(Coordinate-based object records)
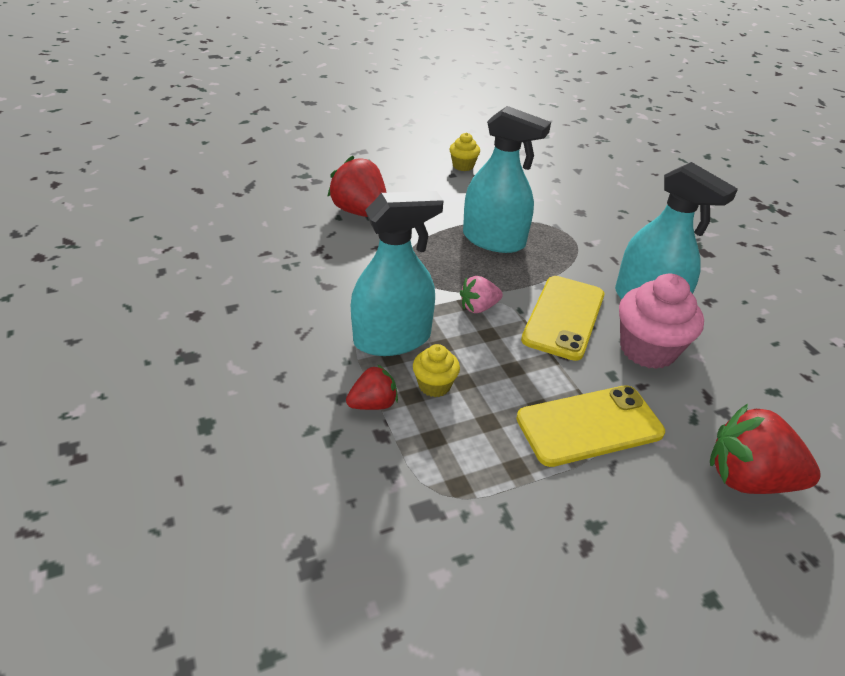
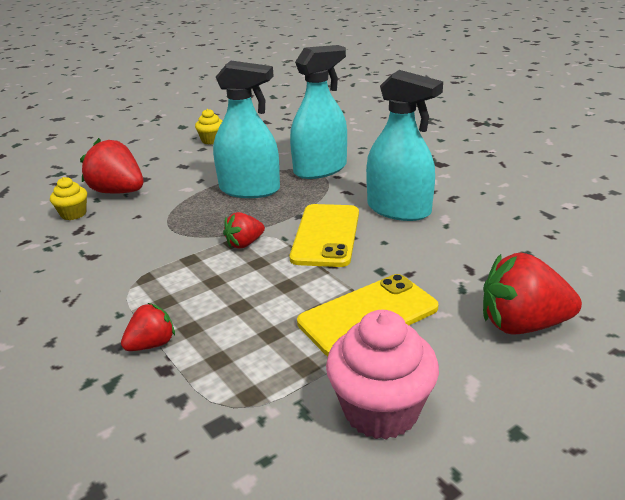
camera: 10 degrees left, 10 degrees down
(392, 339) = (164, 286): turquoise spray bottle -> turquoise spray bottle (320, 169)
(434, 385) = (212, 315): yellow cupcake -> yellow cupcake (73, 214)
(478, 307) = (244, 244): pink strawberry -> red strawberry
(647, 349) = (407, 244): pink cupcake -> pink cupcake (381, 410)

> Problem requirements:
Only a number should come back: the count of lines above that include "pink".

> Result of this task:
2